STORED DATA Block Start

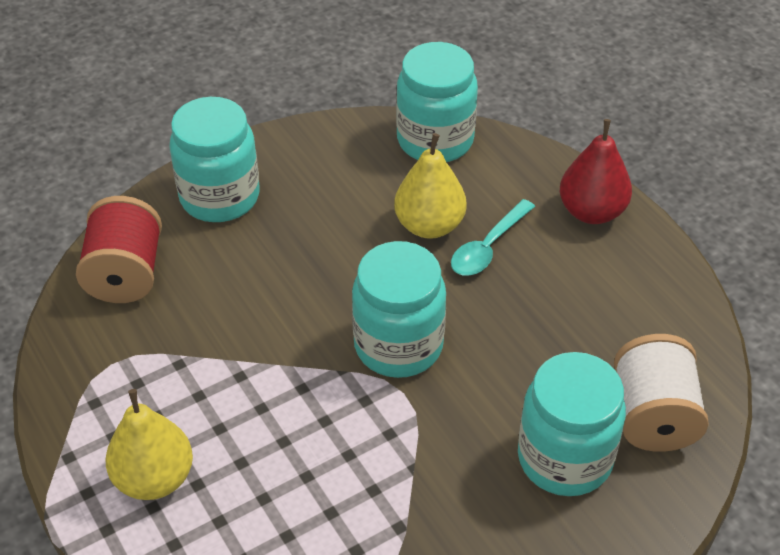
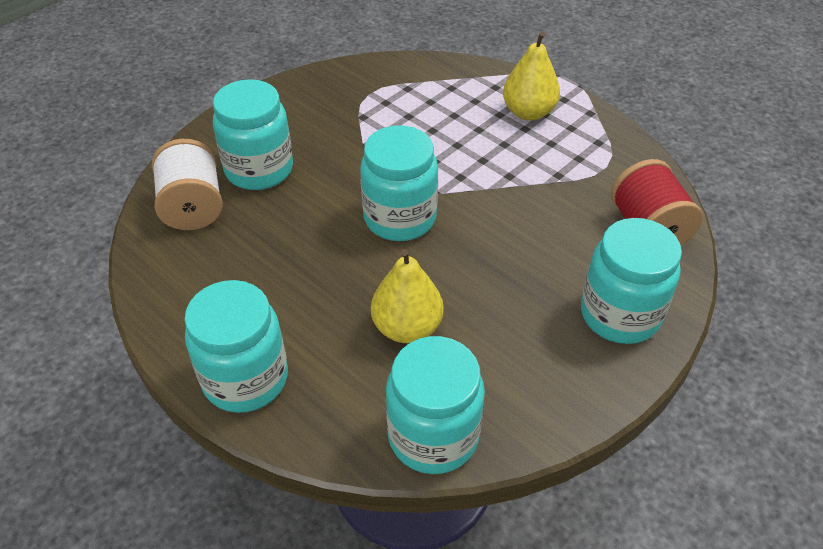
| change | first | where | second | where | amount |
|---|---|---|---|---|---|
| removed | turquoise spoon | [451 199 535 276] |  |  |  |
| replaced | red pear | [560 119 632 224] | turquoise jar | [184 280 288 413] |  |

STORED DATA Block End

GOAL OF THE EXERCISE
Set the material down exactly, images excluded.

ANSWER SPACE
| change | first | where | second | where | amount |
|---|---|---|---|---|---|
| removed | turquoise spoon | [451 199 535 276] |  |  |  |
| replaced | red pear | [560 119 632 224] | turquoise jar | [184 280 288 413] |  |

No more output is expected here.